## What you need to do
Which lines of the data below include the string "none"? Return each of them.

*** Opening of Raw data ***

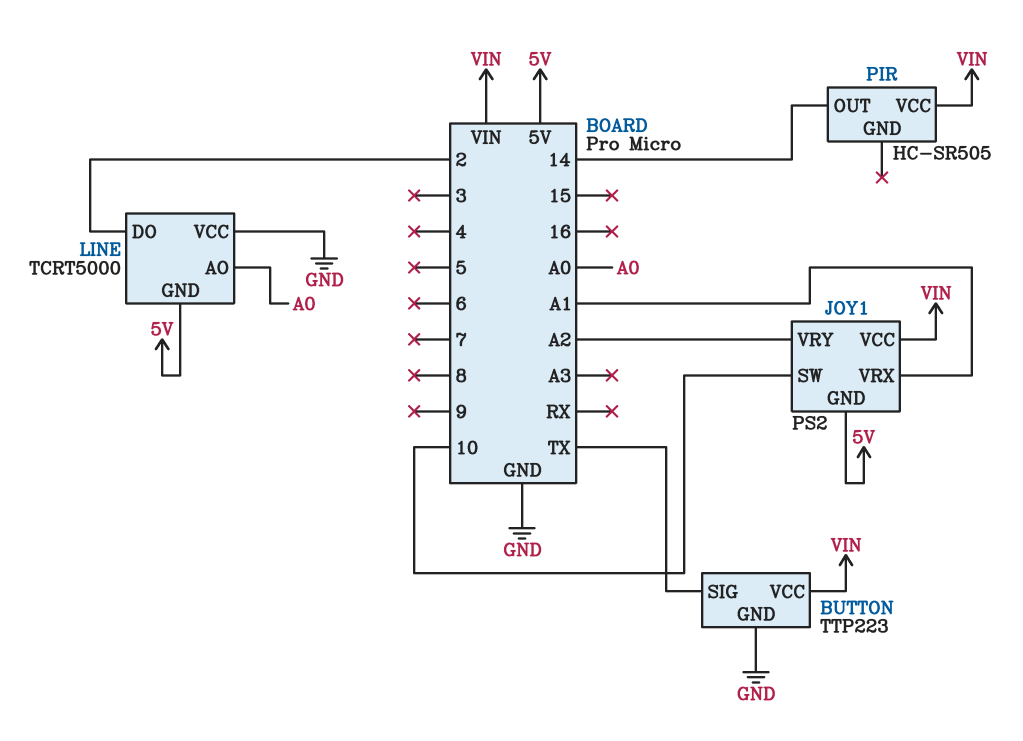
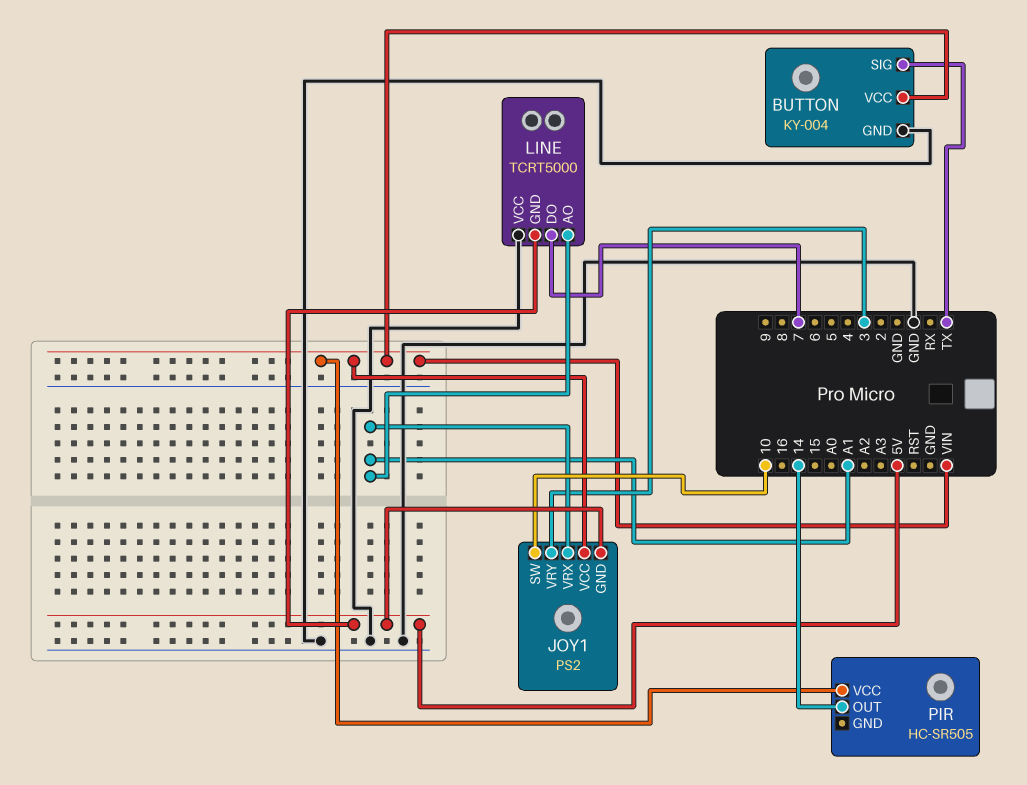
BUTTON: TTP223 -> KY-004
JOY1 pin VRY: A2 -> 3
LINE pin AO: A0 -> A1
LINE pin DO: 2 -> 7

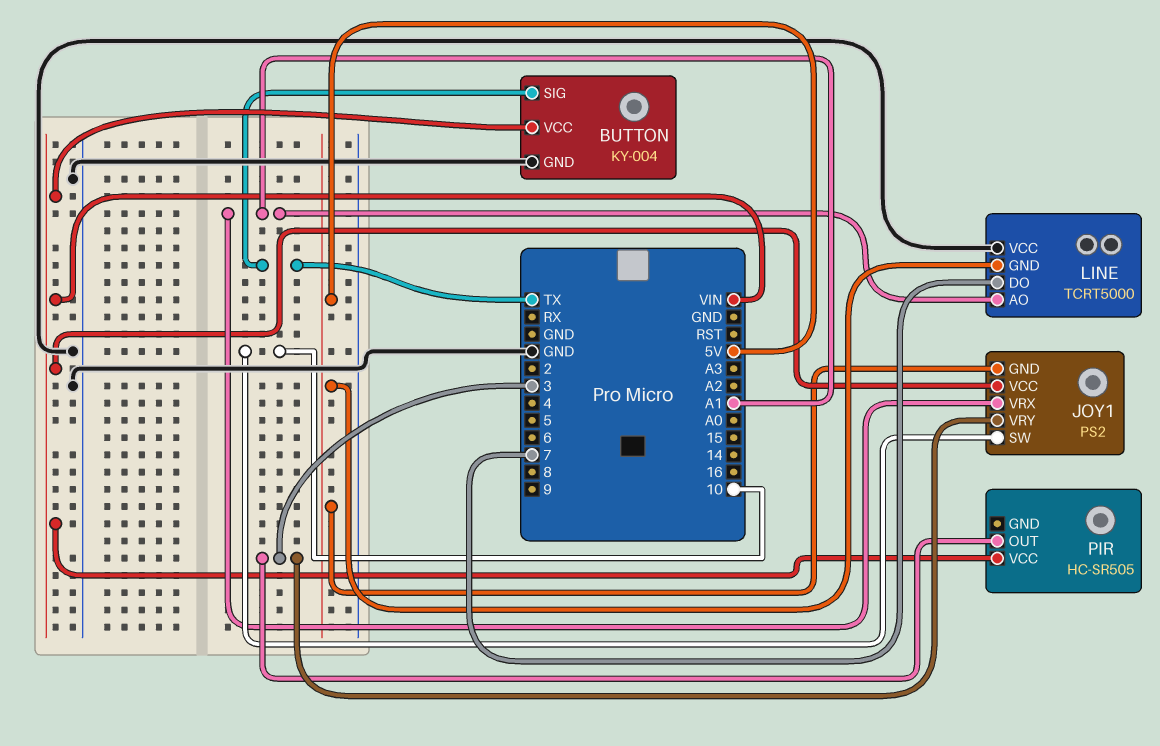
PIR pin OUT: 14 -> 3

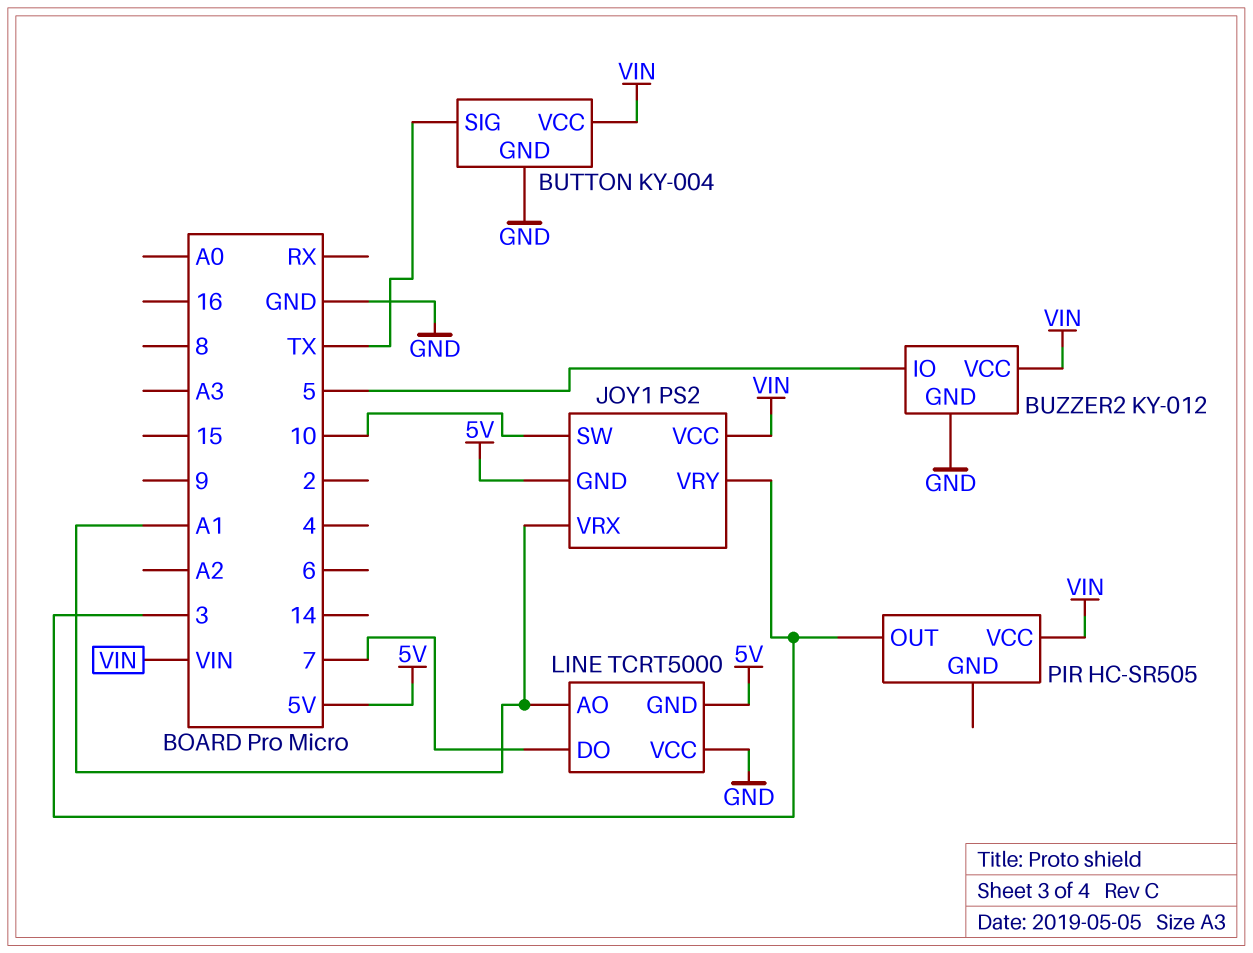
BUZZER2: none -> KY-012
BUZZER2 pin GND: none -> GND
BUZZER2 pin IO: none -> 5
BUZZER2 pin VCC: none -> VIN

*** Close of Raw data ***

## Solution to the exercise
BUZZER2: none -> KY-012
BUZZER2 pin GND: none -> GND
BUZZER2 pin IO: none -> 5
BUZZER2 pin VCC: none -> VIN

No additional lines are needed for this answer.